* **Task brief**
Transcribe verbatim the part of the records that opens with the line containing "Question: How did" and closes with the line containing "Answer: (B)", including both of those lines.

===== Entries

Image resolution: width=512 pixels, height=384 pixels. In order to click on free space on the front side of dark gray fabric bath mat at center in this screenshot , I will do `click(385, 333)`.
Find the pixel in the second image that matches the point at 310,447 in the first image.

==========
===== Entries

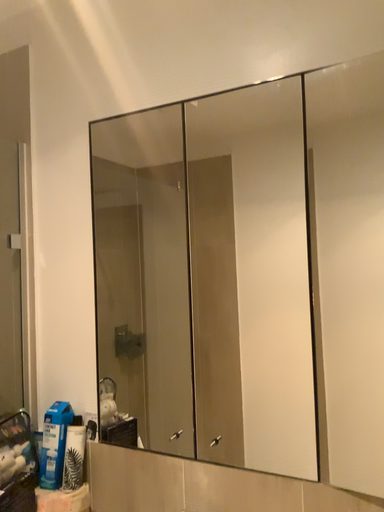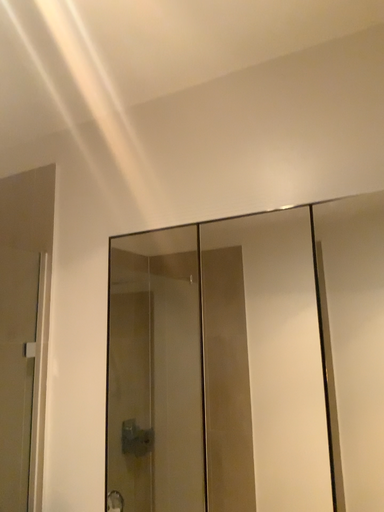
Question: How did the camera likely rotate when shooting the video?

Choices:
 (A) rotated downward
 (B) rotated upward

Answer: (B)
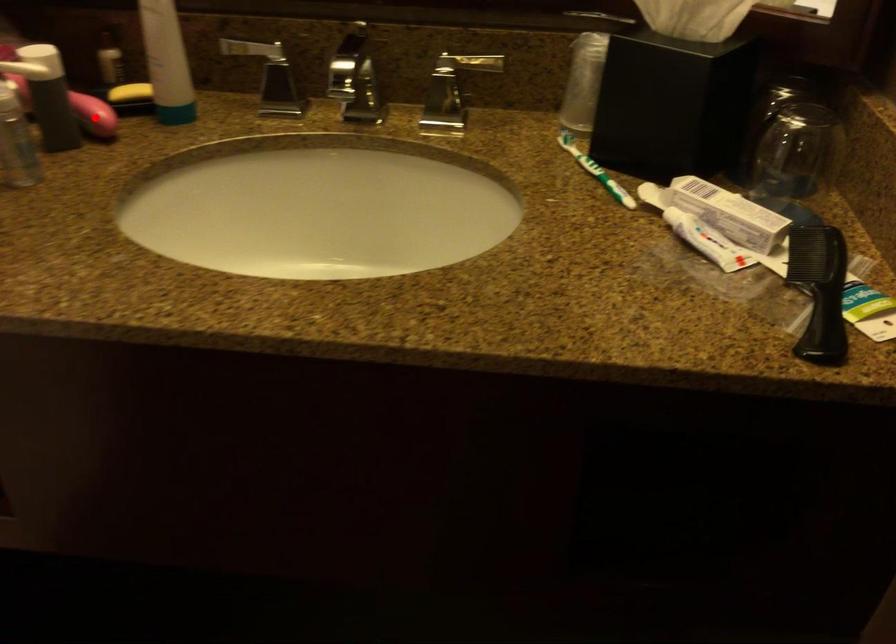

==========

* **Result for this exercise**
Question: How did the camera likely rotate when shooting the video?

Choices:
 (A) rotated downward
 (B) rotated upward

Answer: (B)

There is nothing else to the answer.